▶ Task statement
Using the listing below, retype exactly the lines starting at the one with "lime brick E7:E10" and ending at the one with "cyan brick K2:K3 level 1 -> none", and include both.

▶ Dataset
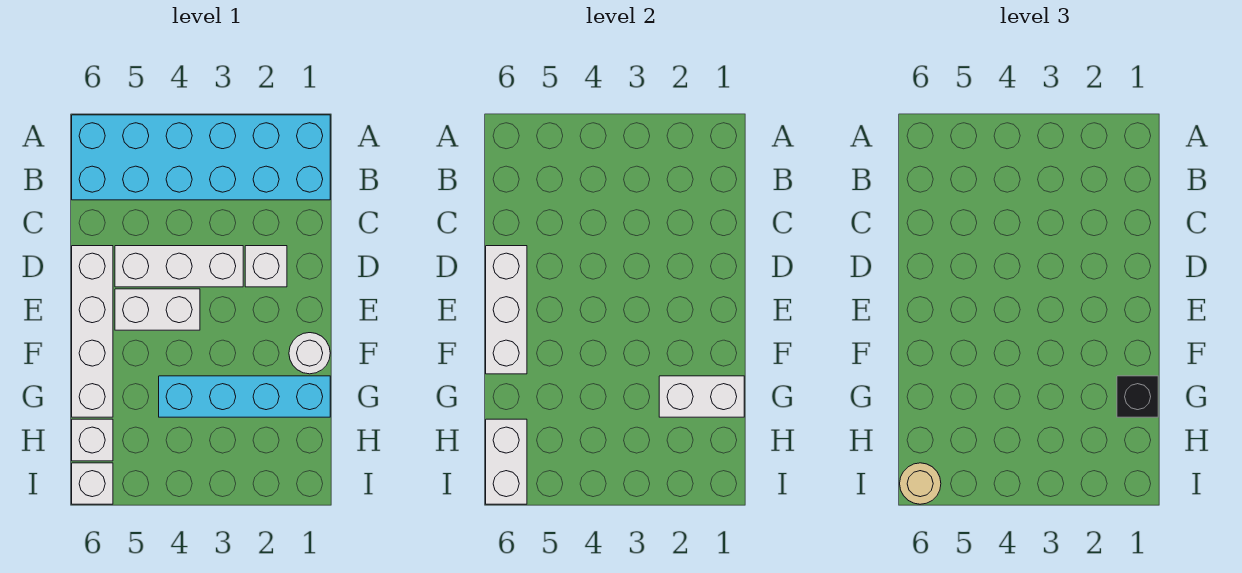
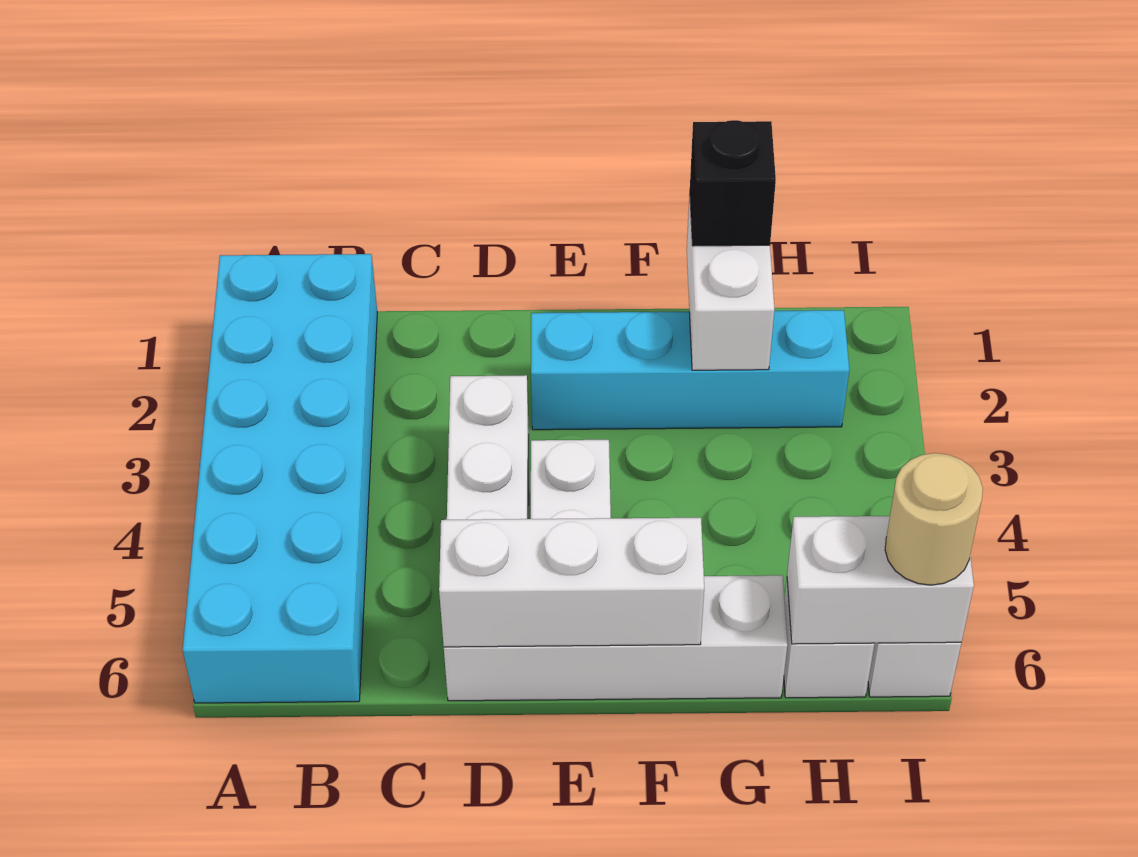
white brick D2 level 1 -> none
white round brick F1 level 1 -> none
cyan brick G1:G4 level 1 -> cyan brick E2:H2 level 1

---

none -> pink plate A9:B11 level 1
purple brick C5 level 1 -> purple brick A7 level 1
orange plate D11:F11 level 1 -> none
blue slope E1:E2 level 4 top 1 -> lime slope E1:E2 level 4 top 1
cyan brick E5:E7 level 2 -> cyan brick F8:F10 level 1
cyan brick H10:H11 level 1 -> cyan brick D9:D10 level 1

==

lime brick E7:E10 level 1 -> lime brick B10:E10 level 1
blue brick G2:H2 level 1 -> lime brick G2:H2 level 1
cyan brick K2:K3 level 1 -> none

▶ Reply
lime brick E7:E10 level 1 -> lime brick B10:E10 level 1
blue brick G2:H2 level 1 -> lime brick G2:H2 level 1
cyan brick K2:K3 level 1 -> none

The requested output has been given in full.